▶ **TASK DESCRIPTION**:
Line by line, restate the material word for word, omitting any image.
(Beginning of EXERCISE DATA)
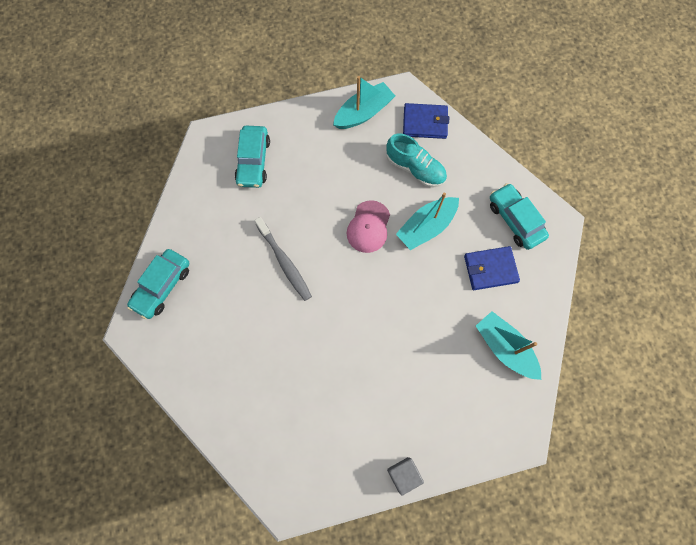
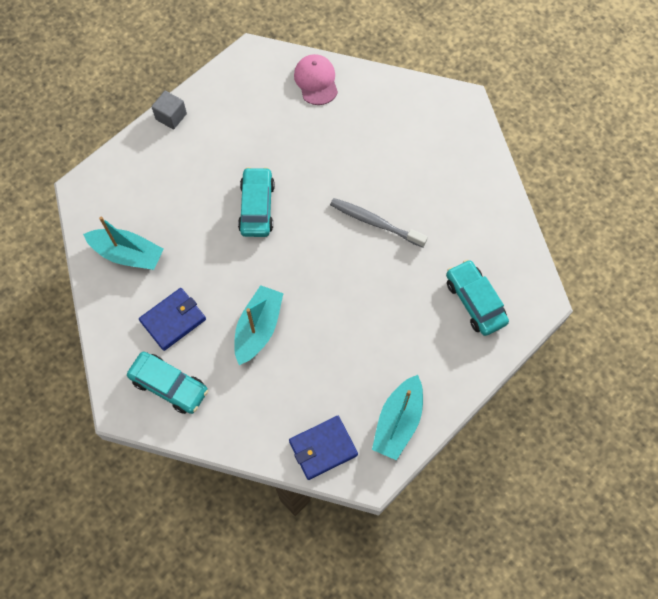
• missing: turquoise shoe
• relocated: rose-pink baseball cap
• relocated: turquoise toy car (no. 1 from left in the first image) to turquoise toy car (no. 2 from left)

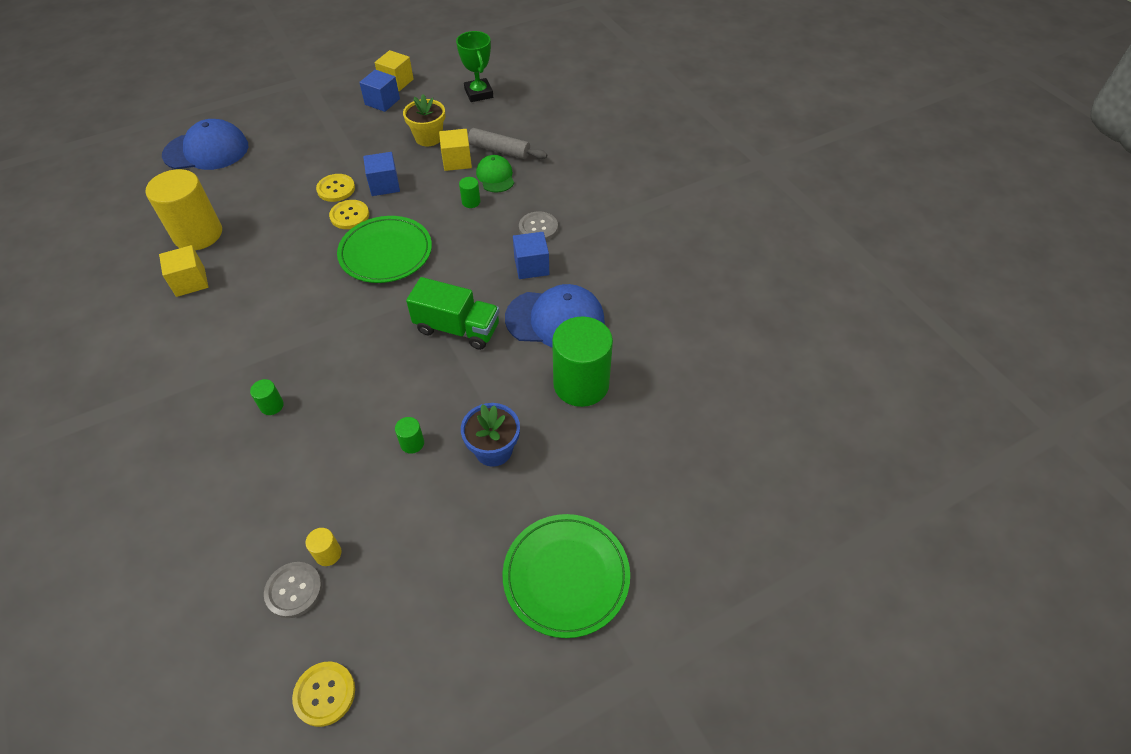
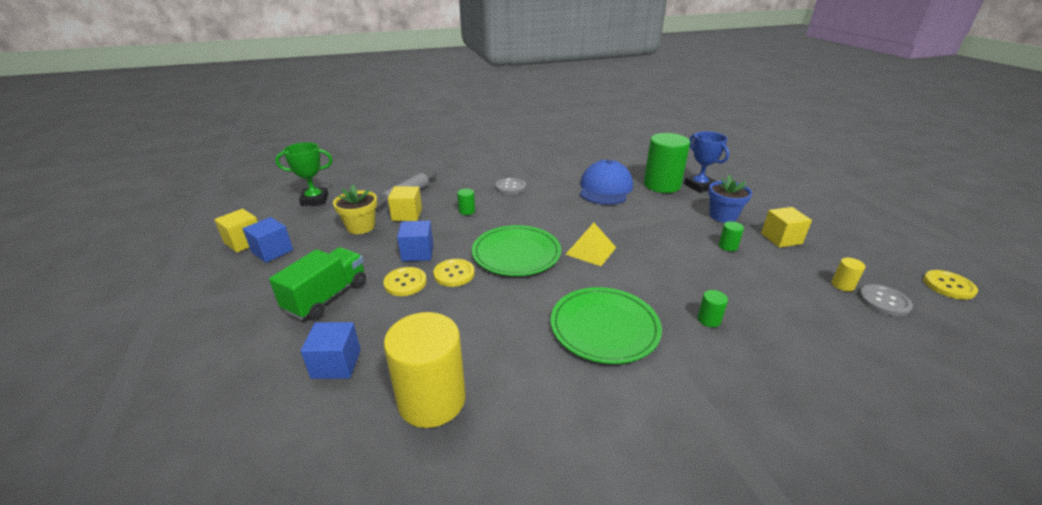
• missing: blue baseball cap (no. 1 from left)
• missing: leaf-green baseball cap
• relocated: blue cube (no. 3 from left in the first image) to blue cube (no. 2 from left)
• relocated: yellow cube (no. 1 from left in the first image) to yellow cube (no. 3 from left)
• relocated: leaf-green truck
• relocated: leaf-green flat dish (no. 2 from left)
• appeared: blue prize cup
• appeared: yellow pyramid shape

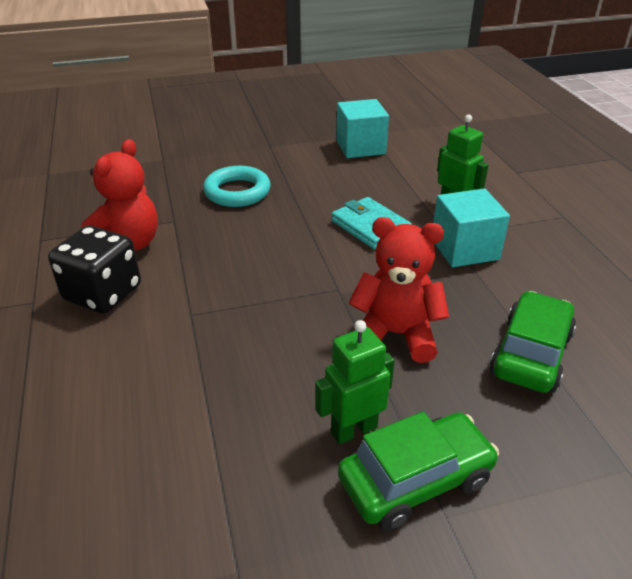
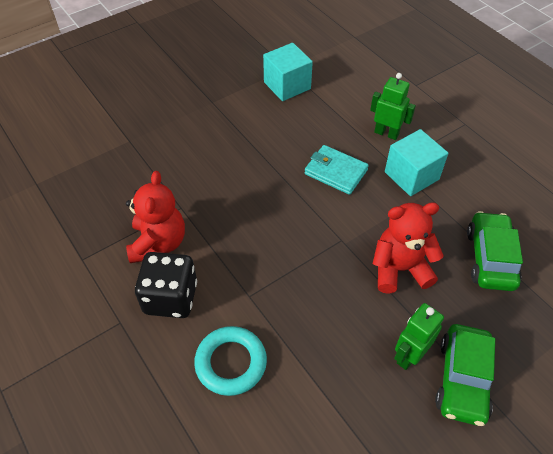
• relocated: turquoise torus
• spun: leaf-green toy car (no. 1 from left) 150 degrees clockwise

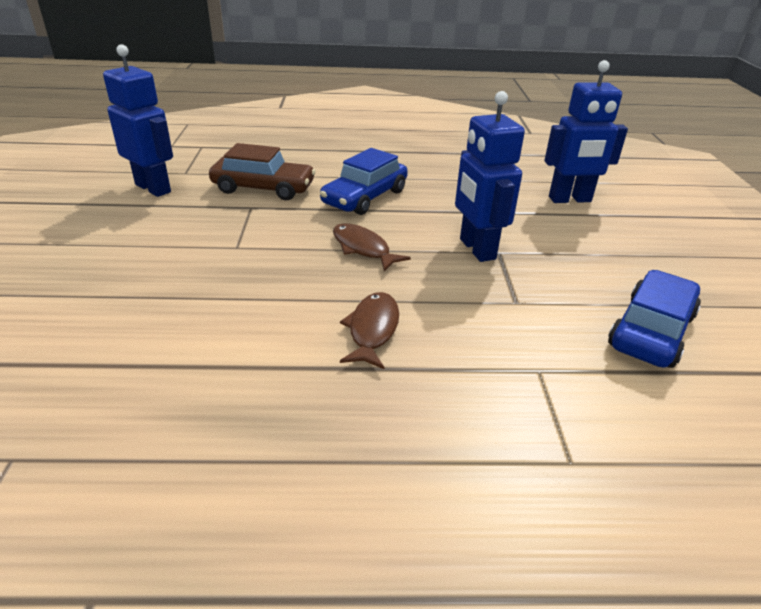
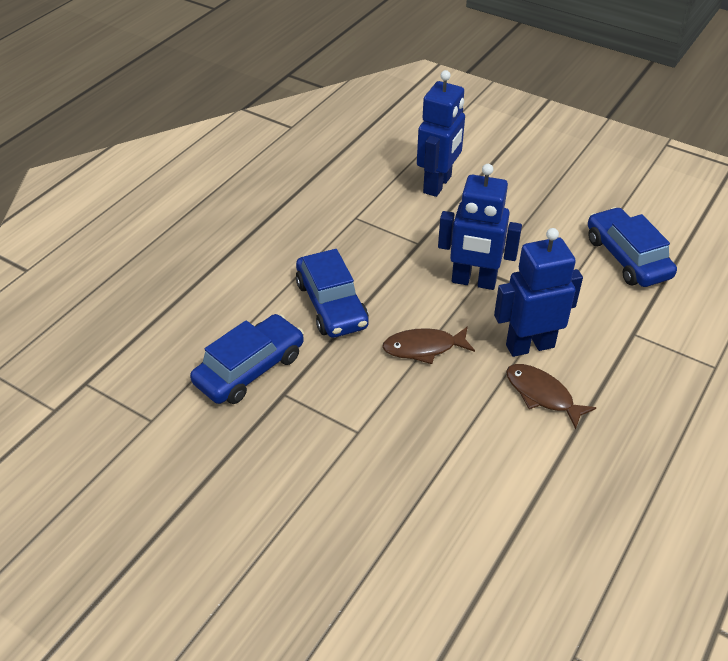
• relocated: blue toy robot (no. 1 from left in the first image) to blue toy robot (no. 3 from left)
• colour: dark brown toy car to blue toy car (no. 1 from left)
(End of EXERCISE DATA)
▶ **REPLY TO THE EXERCISE**:
• missing: turquoise shoe
• relocated: rose-pink baseball cap
• relocated: turquoise toy car (no. 1 from left in the first image) to turquoise toy car (no. 2 from left)

• missing: blue baseball cap (no. 1 from left)
• missing: leaf-green baseball cap
• relocated: blue cube (no. 3 from left in the first image) to blue cube (no. 2 from left)
• relocated: yellow cube (no. 1 from left in the first image) to yellow cube (no. 3 from left)
• relocated: leaf-green truck
• relocated: leaf-green flat dish (no. 2 from left)
• appeared: blue prize cup
• appeared: yellow pyramid shape

• relocated: turquoise torus
• spun: leaf-green toy car (no. 1 from left) 150 degrees clockwise

• relocated: blue toy robot (no. 1 from left in the first image) to blue toy robot (no. 3 from left)
• colour: dark brown toy car to blue toy car (no. 1 from left)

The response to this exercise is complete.